** Opening PROVIDED INFORMATION block **

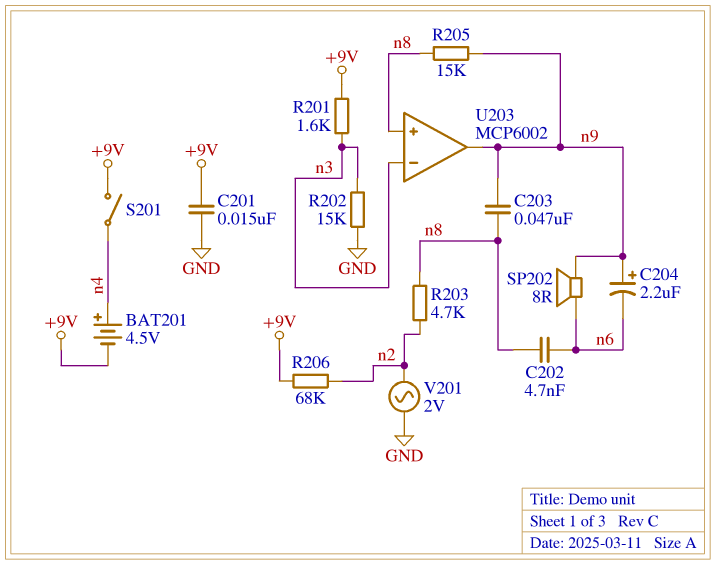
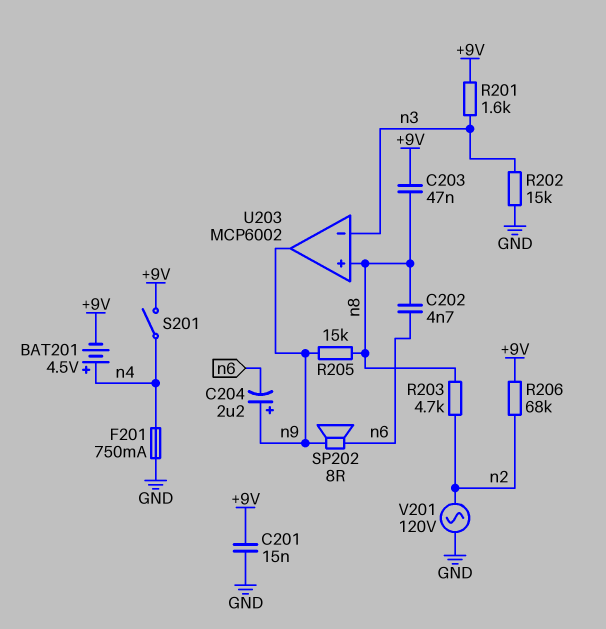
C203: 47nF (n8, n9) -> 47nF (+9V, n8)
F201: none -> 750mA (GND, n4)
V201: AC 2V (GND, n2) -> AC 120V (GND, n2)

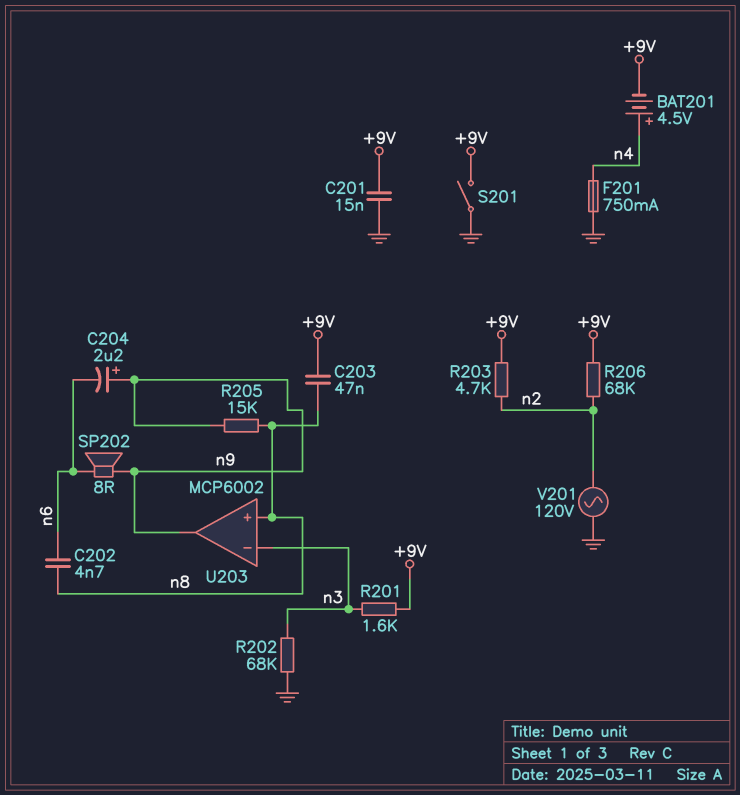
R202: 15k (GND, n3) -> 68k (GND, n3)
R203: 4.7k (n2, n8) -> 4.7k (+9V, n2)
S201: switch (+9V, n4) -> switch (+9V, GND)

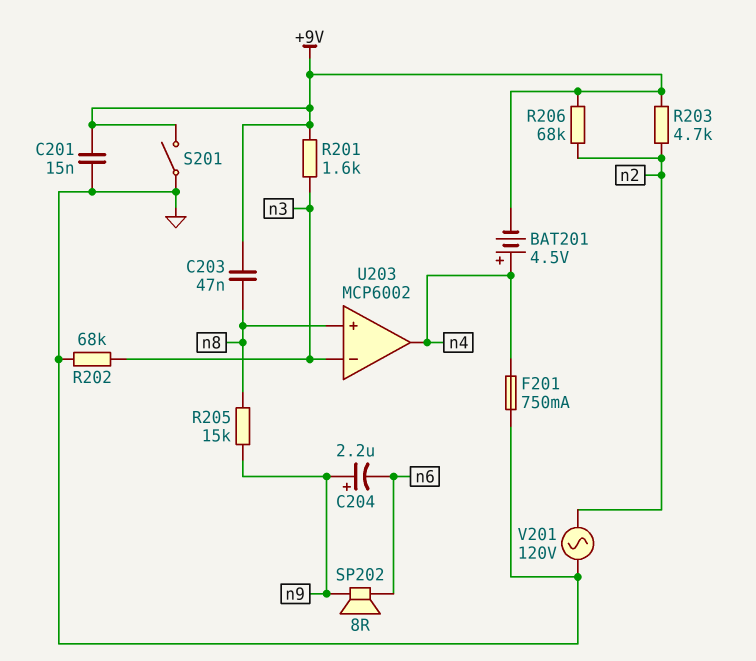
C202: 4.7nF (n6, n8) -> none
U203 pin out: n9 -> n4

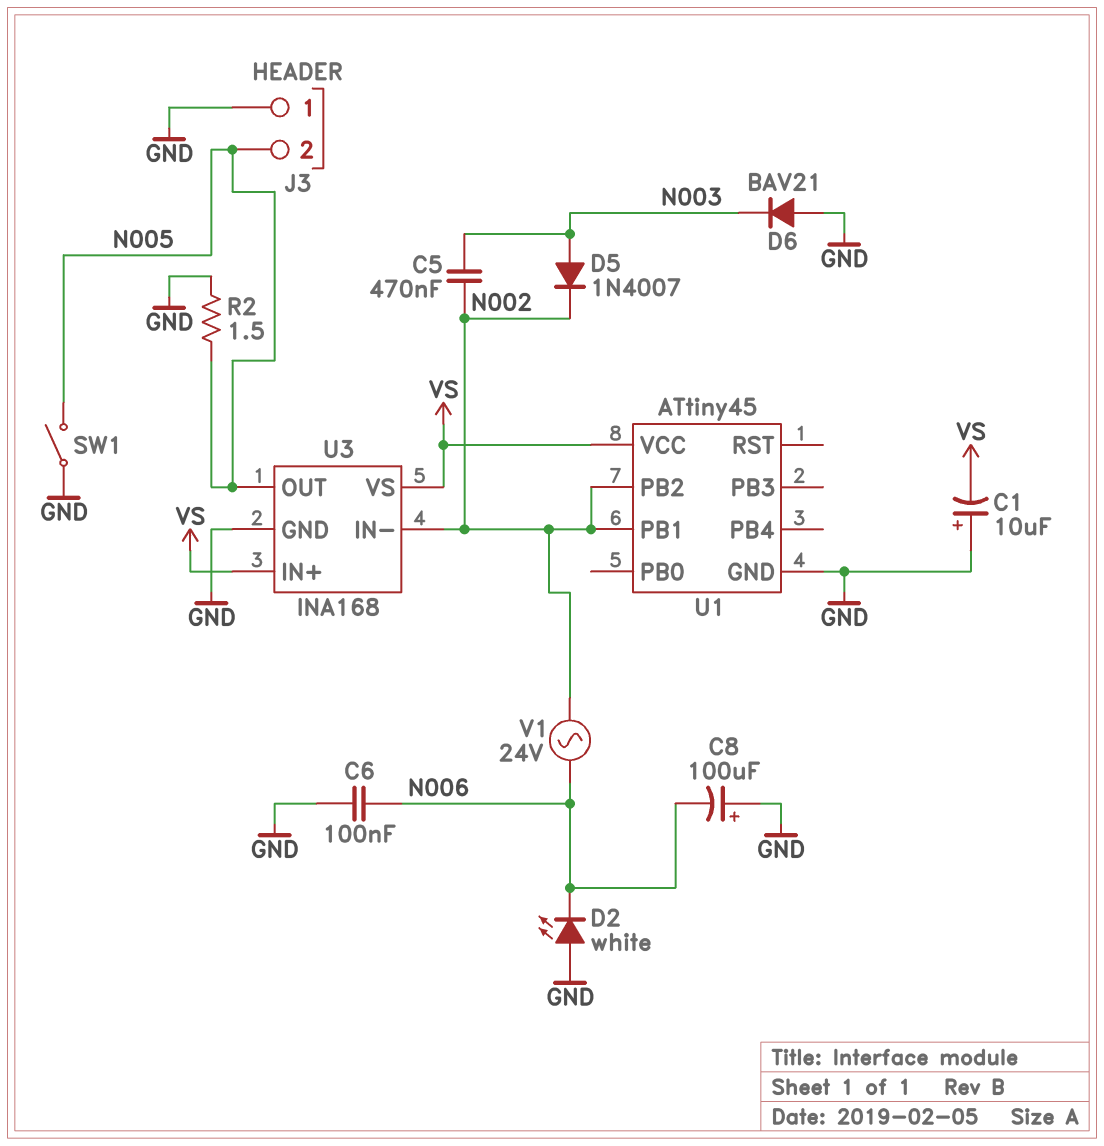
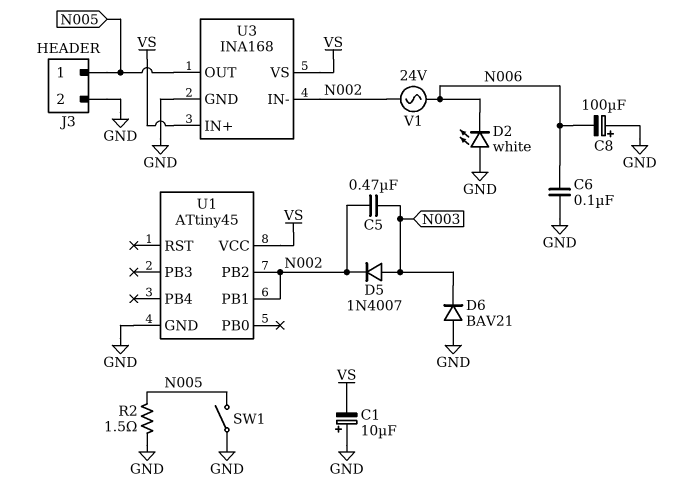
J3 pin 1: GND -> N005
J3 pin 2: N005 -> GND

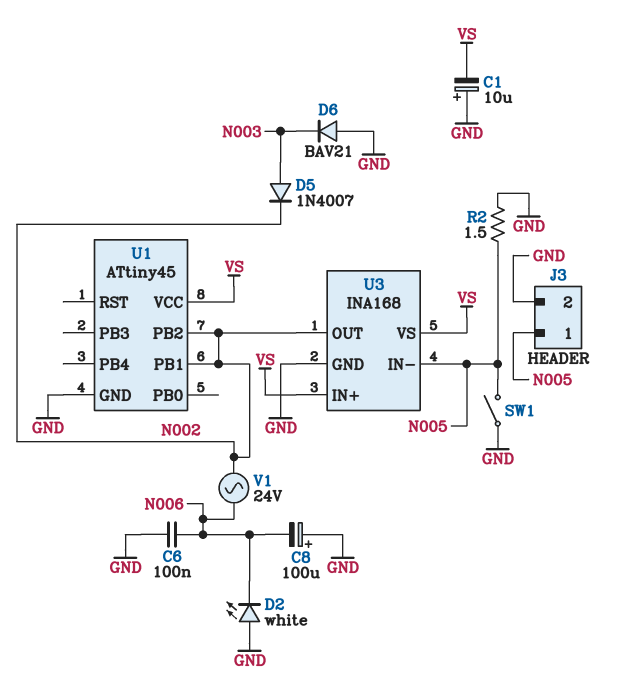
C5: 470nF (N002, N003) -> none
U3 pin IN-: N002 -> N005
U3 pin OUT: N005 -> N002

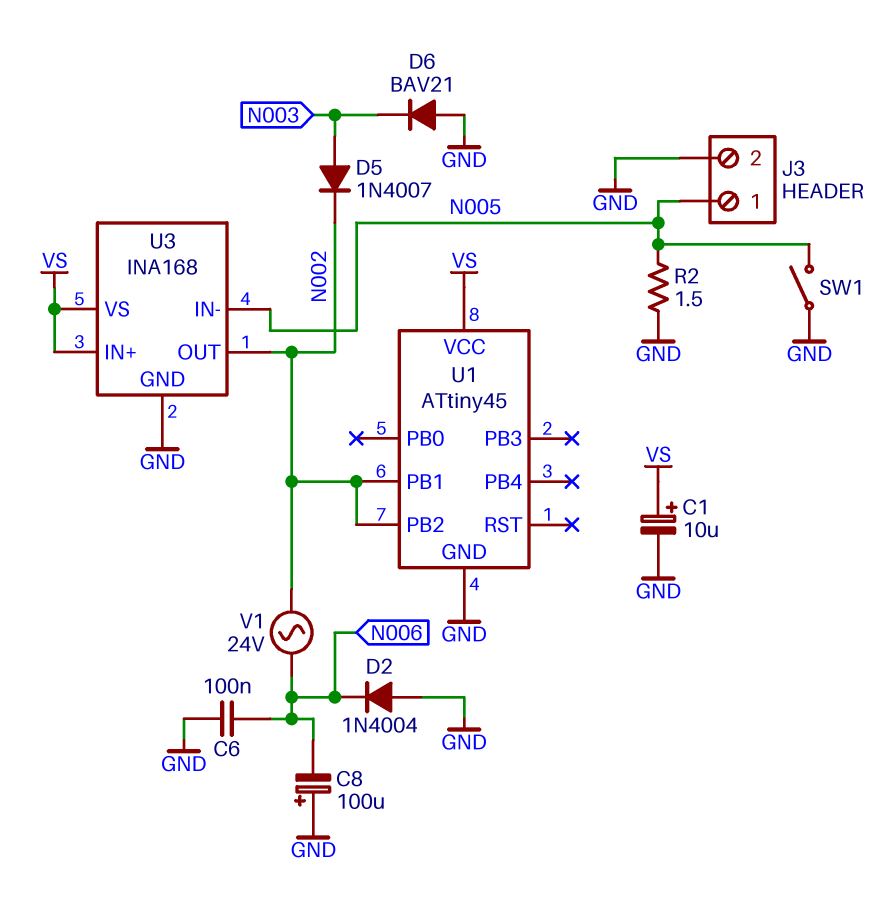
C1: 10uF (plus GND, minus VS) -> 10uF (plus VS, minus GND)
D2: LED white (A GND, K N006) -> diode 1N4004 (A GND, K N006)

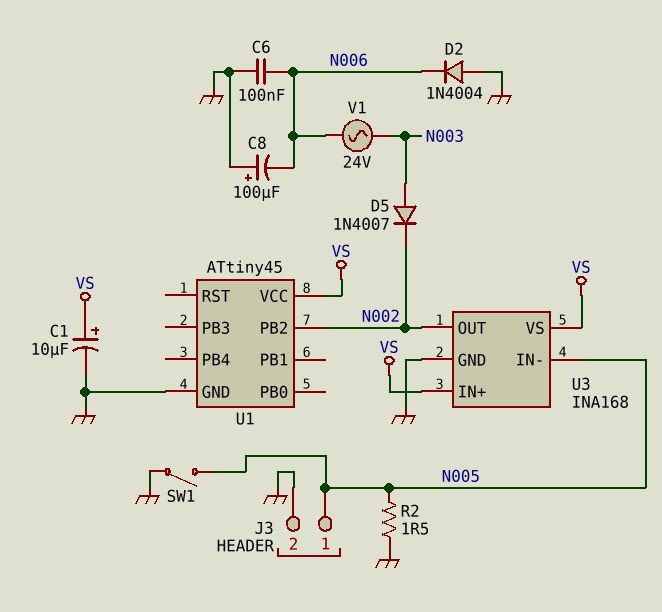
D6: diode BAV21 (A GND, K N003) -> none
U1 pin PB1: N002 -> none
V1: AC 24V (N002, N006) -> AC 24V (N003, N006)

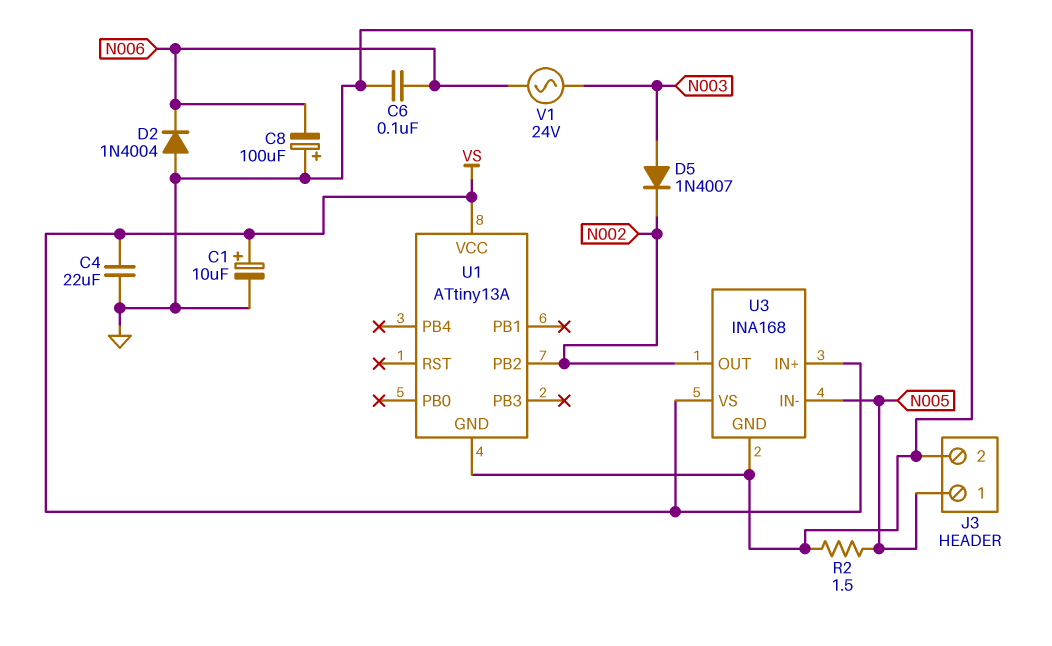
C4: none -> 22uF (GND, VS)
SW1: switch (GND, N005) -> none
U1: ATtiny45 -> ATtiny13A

** Closing PROVIDED INFORMATION block **

■ **TASK DIRECTIONS**: Write down all the entries exactly, but not the pictures they hold.

■ **SOLUTION FOR THIS TASK**:
C203: 47nF (n8, n9) -> 47nF (+9V, n8)
F201: none -> 750mA (GND, n4)
V201: AC 2V (GND, n2) -> AC 120V (GND, n2)

R202: 15k (GND, n3) -> 68k (GND, n3)
R203: 4.7k (n2, n8) -> 4.7k (+9V, n2)
S201: switch (+9V, n4) -> switch (+9V, GND)

C202: 4.7nF (n6, n8) -> none
U203 pin out: n9 -> n4

J3 pin 1: GND -> N005
J3 pin 2: N005 -> GND

C5: 470nF (N002, N003) -> none
U3 pin IN-: N002 -> N005
U3 pin OUT: N005 -> N002

C1: 10uF (plus GND, minus VS) -> 10uF (plus VS, minus GND)
D2: LED white (A GND, K N006) -> diode 1N4004 (A GND, K N006)

D6: diode BAV21 (A GND, K N003) -> none
U1 pin PB1: N002 -> none
V1: AC 24V (N002, N006) -> AC 24V (N003, N006)

C4: none -> 22uF (GND, VS)
SW1: switch (GND, N005) -> none
U1: ATtiny45 -> ATtiny13A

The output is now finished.